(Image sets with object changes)
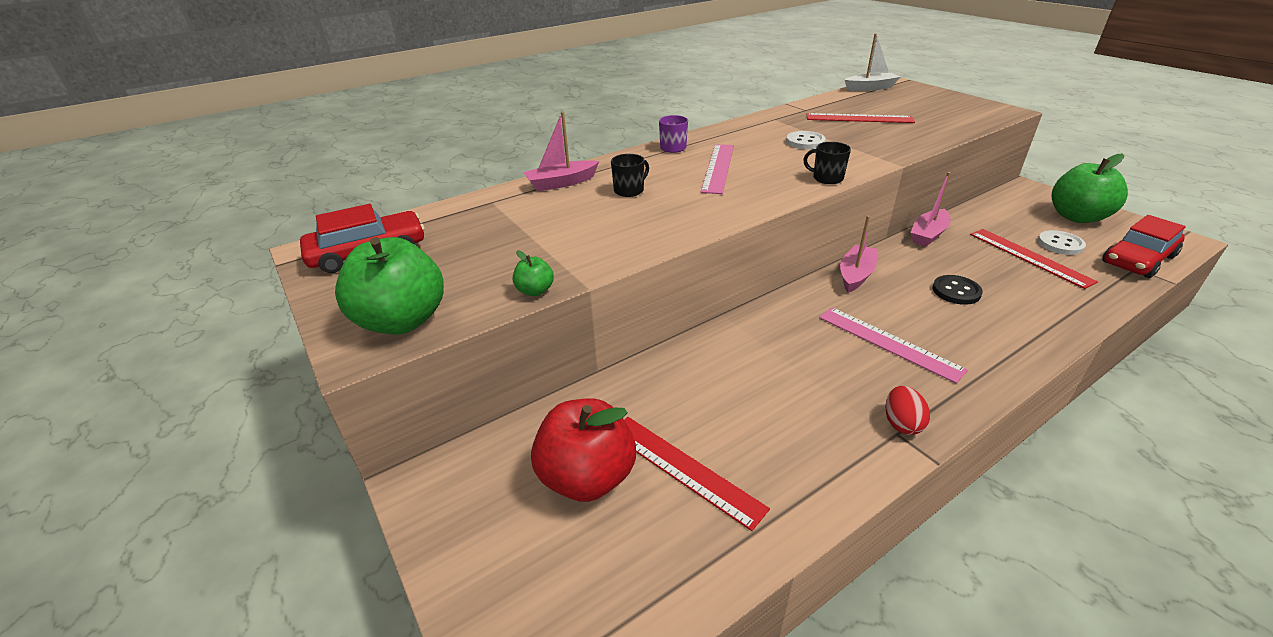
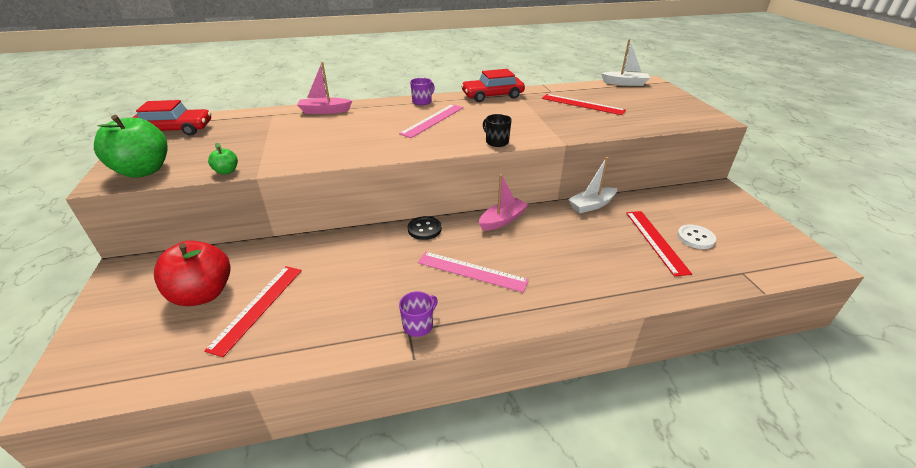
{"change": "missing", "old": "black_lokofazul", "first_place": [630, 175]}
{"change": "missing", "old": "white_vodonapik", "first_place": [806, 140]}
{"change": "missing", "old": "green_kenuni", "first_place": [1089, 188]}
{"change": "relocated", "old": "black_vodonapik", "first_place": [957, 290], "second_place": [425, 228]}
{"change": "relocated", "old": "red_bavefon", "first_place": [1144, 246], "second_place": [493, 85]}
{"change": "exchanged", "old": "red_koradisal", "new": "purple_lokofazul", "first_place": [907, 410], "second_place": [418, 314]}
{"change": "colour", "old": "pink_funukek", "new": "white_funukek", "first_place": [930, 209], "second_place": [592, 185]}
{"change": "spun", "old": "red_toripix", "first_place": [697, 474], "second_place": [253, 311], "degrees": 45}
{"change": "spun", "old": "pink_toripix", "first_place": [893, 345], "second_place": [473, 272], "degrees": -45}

● **WHAT YOU NEED TO DO**: Retrieve every line above holding the word "relocated".

● **OUTPUT FOR THIS EXERCISE**:
{"change": "relocated", "old": "black_vodonapik", "first_place": [957, 290], "second_place": [425, 228]}
{"change": "relocated", "old": "red_bavefon", "first_place": [1144, 246], "second_place": [493, 85]}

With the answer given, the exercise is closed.